[Goal of the exercise]
Pictures are to be left out, and only the lines below starting at the one with "none -> yellow slope D9:F10 level 1 top 10" and ending at the one with "none -> purple tile H10:I12 level 1" are to be reproduced, each exactly, both ends included.
* * * *
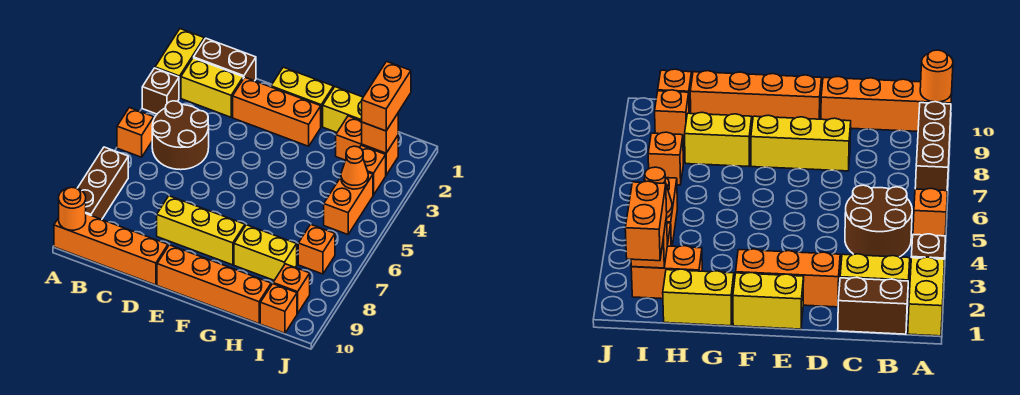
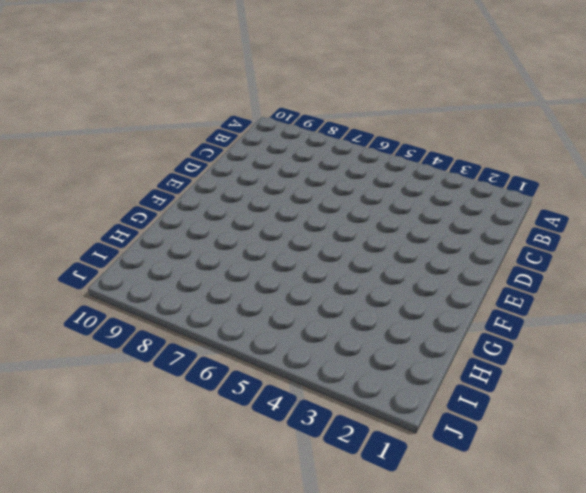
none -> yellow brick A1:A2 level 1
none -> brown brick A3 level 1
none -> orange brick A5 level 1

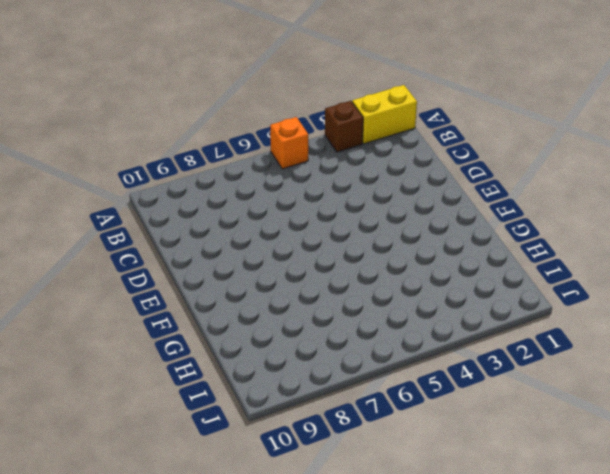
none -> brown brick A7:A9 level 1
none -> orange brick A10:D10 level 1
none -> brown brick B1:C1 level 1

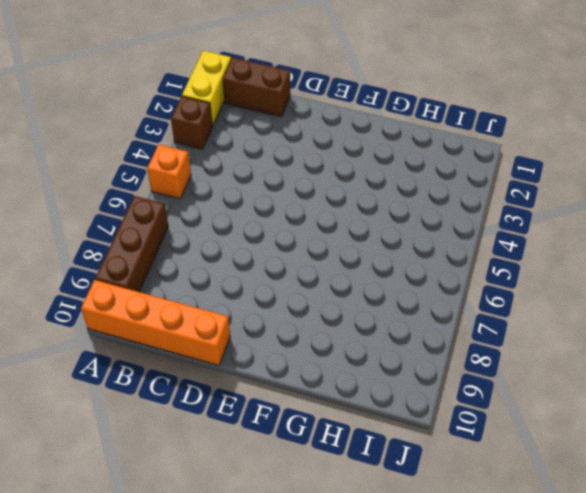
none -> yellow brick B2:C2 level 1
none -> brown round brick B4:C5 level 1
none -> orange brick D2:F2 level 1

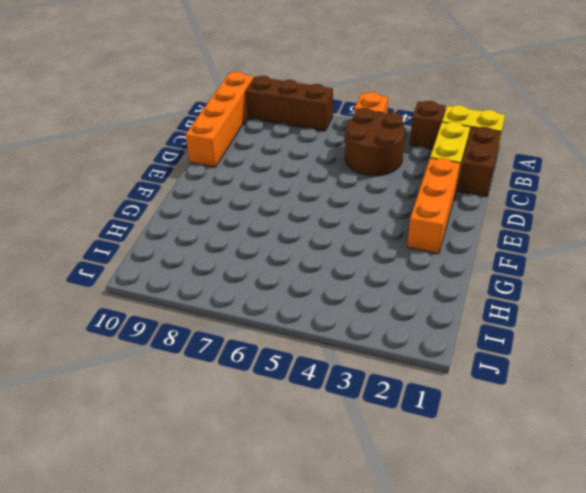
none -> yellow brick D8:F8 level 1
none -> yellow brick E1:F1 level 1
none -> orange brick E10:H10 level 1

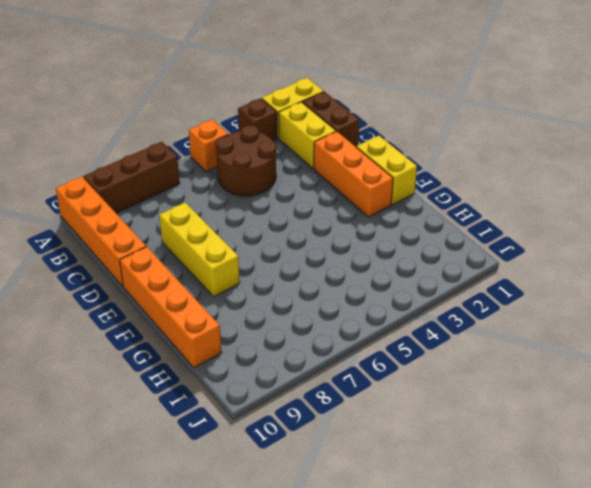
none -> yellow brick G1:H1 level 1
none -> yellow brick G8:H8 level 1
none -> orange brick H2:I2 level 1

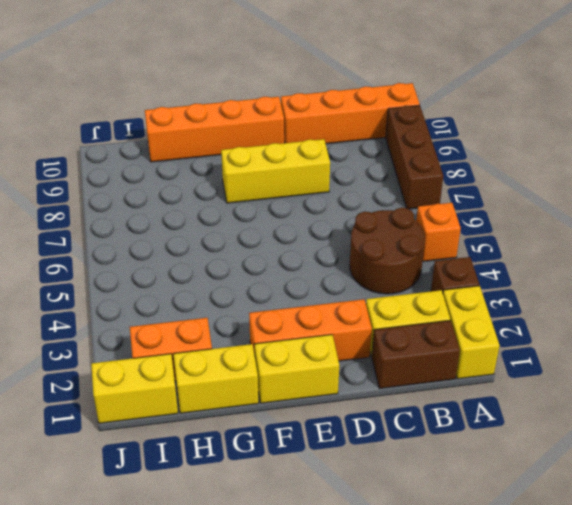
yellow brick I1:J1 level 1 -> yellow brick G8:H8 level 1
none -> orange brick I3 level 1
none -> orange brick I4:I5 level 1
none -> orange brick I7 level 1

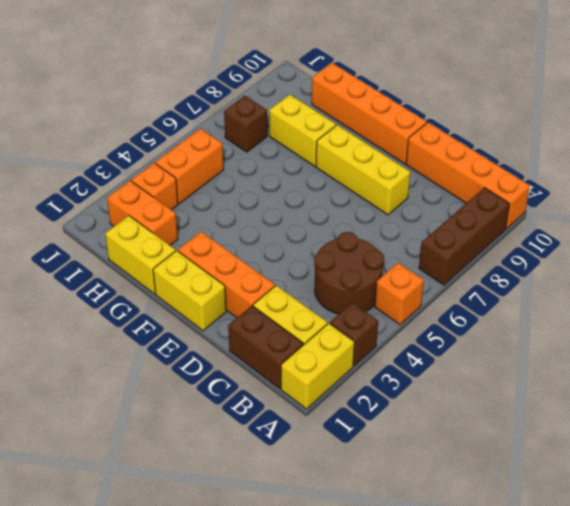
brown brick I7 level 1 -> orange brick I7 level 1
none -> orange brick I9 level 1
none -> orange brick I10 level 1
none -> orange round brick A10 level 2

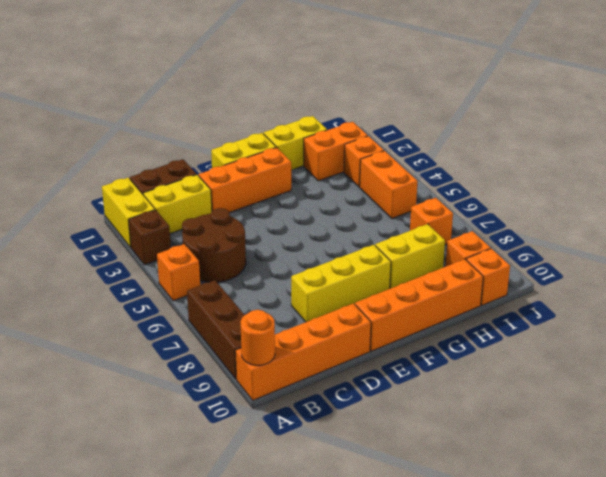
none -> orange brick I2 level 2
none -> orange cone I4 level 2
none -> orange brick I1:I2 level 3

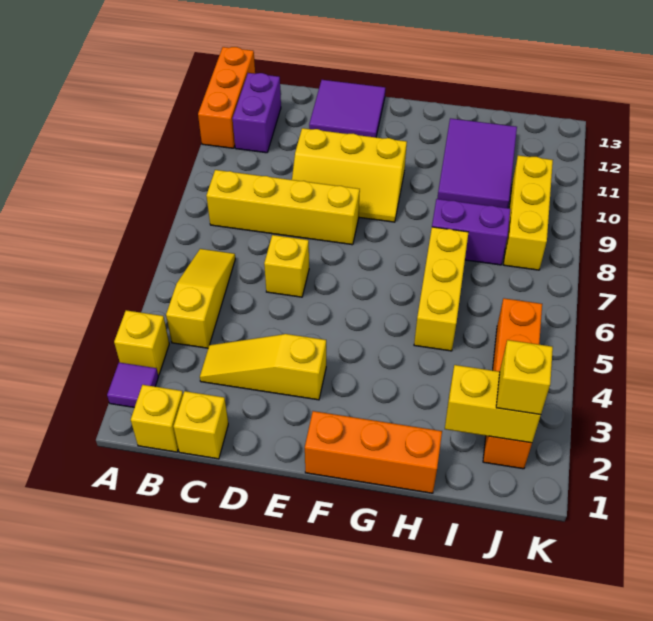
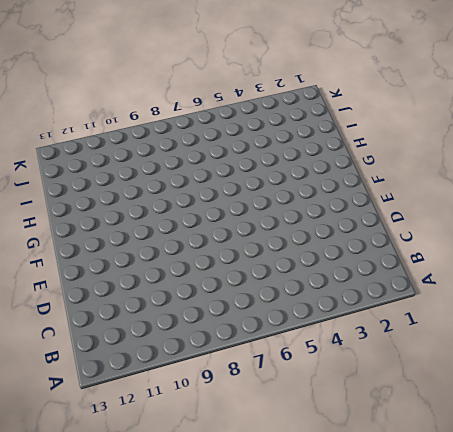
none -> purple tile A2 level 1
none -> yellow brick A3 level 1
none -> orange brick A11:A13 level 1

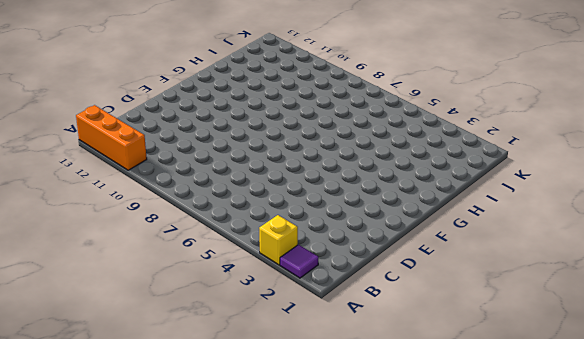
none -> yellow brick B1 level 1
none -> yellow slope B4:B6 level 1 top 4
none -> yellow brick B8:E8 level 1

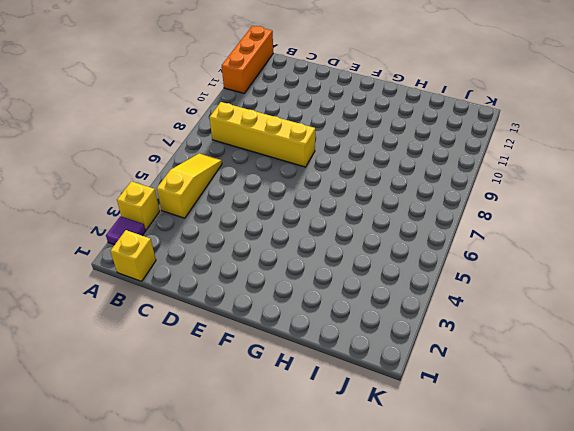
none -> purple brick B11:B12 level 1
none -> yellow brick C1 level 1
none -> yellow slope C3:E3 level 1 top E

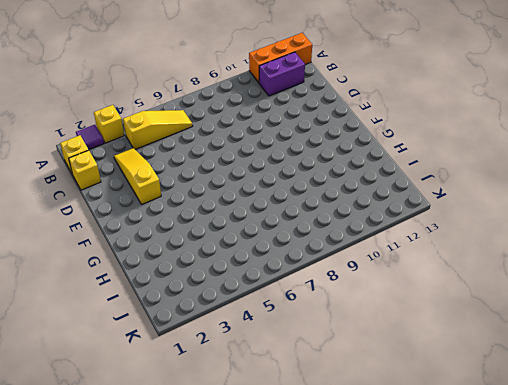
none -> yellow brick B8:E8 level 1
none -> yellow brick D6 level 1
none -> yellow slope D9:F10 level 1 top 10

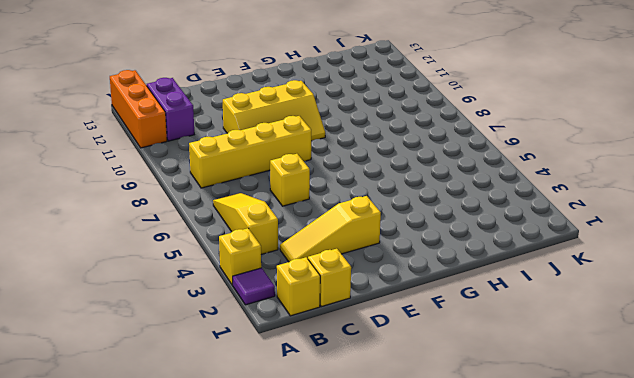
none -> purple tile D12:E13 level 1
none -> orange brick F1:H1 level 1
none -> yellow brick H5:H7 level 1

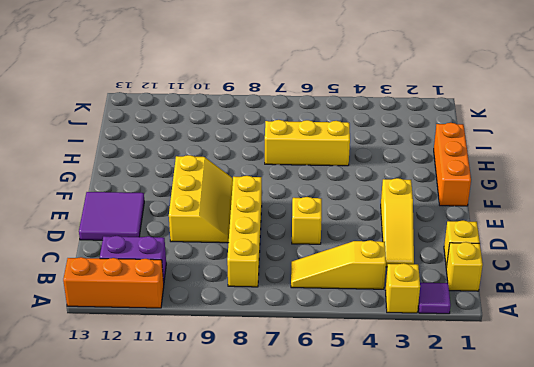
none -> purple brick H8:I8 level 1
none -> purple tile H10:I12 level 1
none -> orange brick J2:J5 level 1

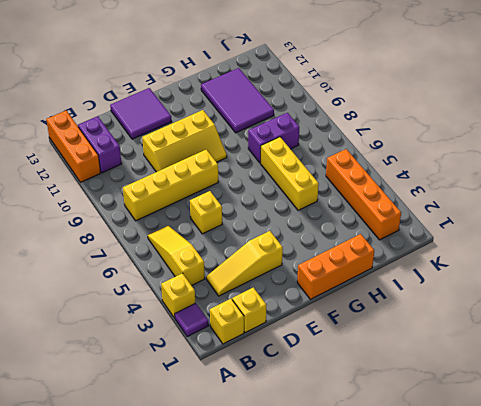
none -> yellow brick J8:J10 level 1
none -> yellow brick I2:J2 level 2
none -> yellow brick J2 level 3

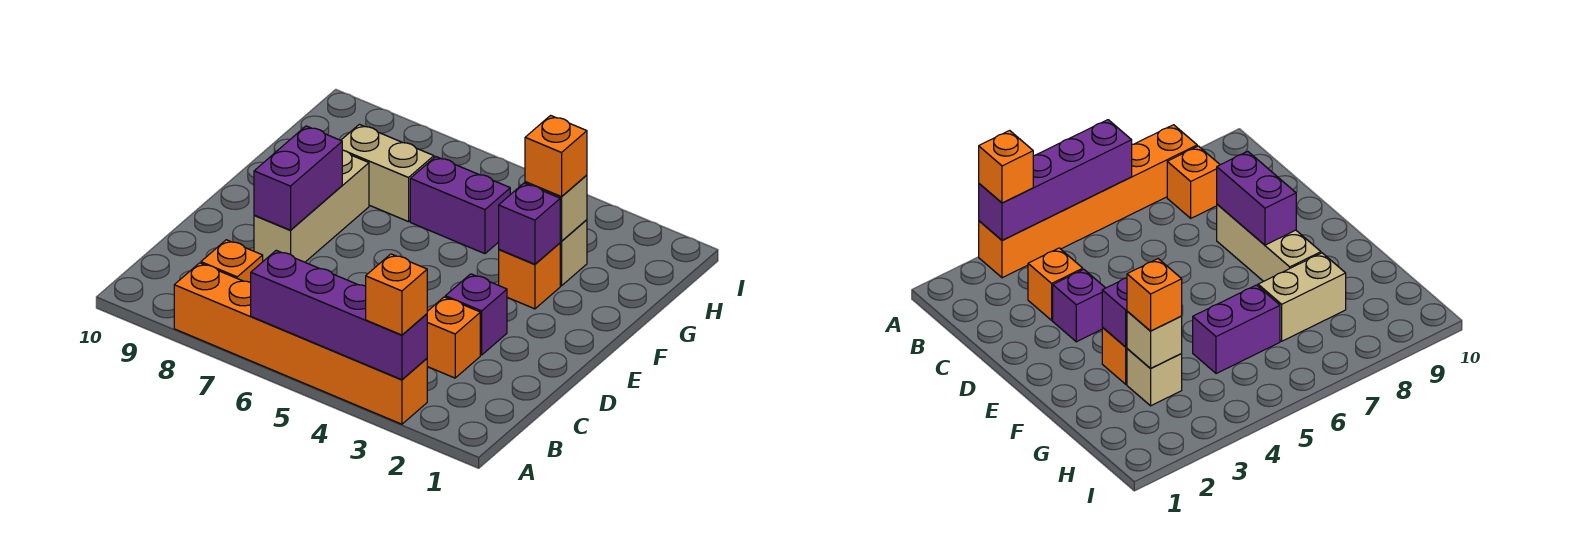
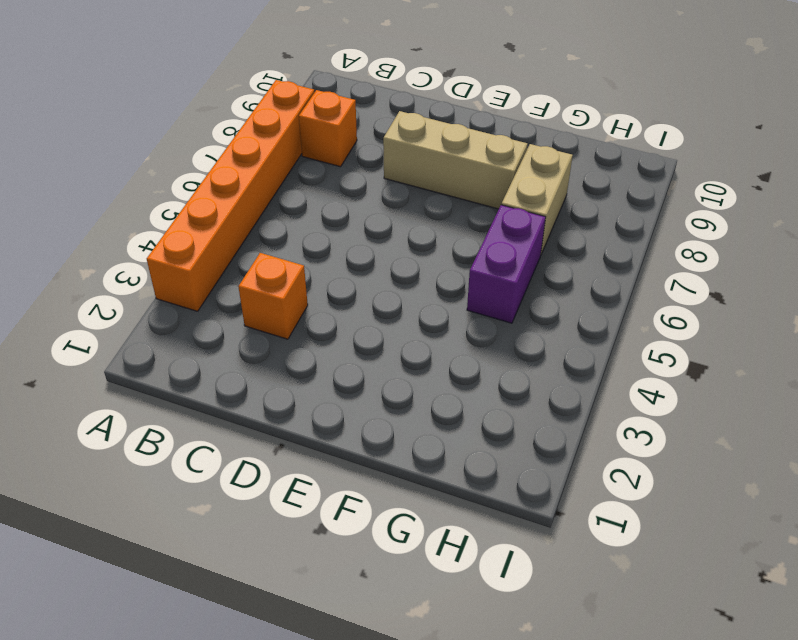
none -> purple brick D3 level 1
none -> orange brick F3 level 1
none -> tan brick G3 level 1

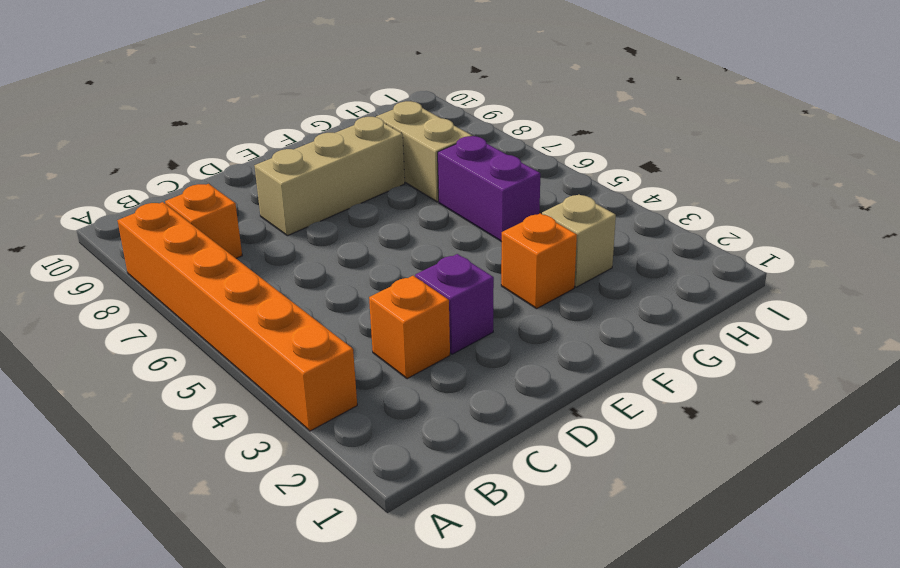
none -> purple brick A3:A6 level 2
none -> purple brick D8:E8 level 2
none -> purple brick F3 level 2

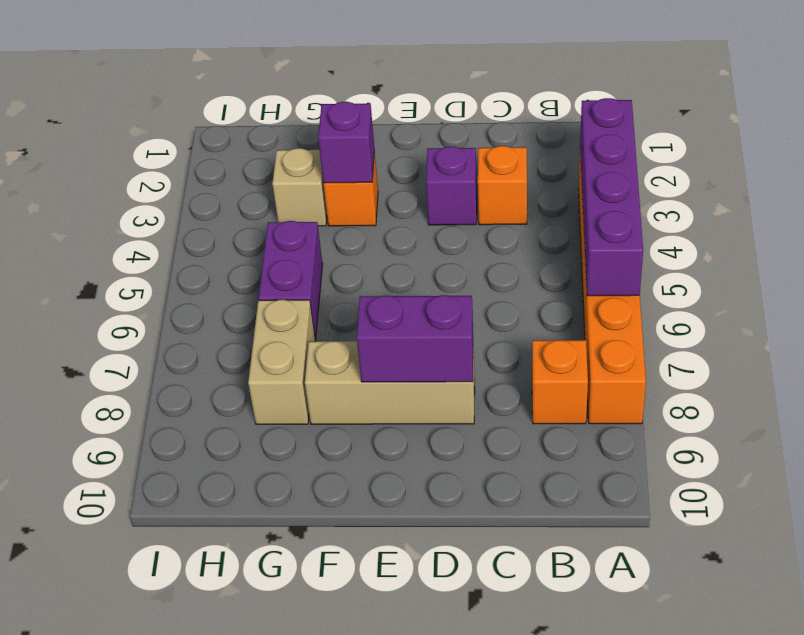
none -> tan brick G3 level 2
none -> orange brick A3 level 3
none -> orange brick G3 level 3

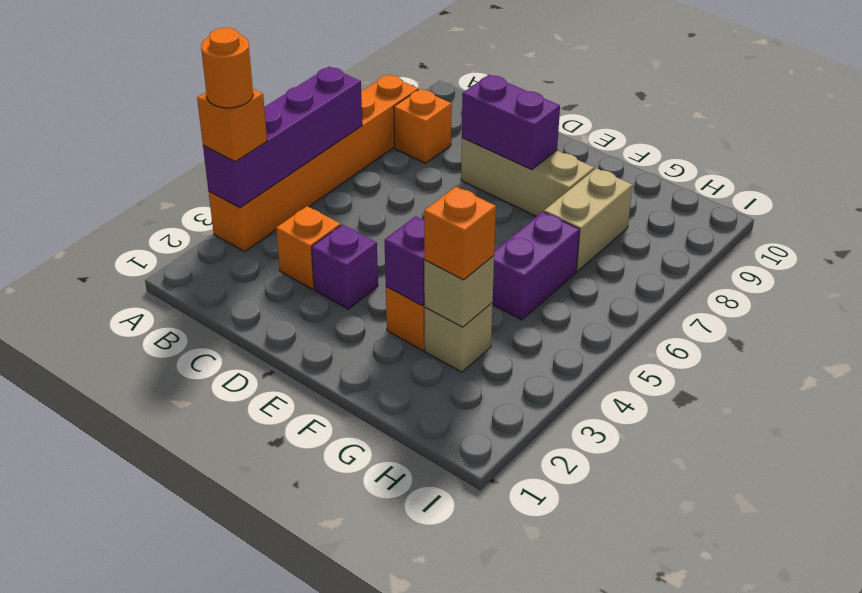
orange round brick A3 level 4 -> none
* * * *
[Final answer]
none -> yellow slope D9:F10 level 1 top 10

none -> purple tile D12:E13 level 1
none -> orange brick F1:H1 level 1
none -> yellow brick H5:H7 level 1

none -> purple brick H8:I8 level 1
none -> purple tile H10:I12 level 1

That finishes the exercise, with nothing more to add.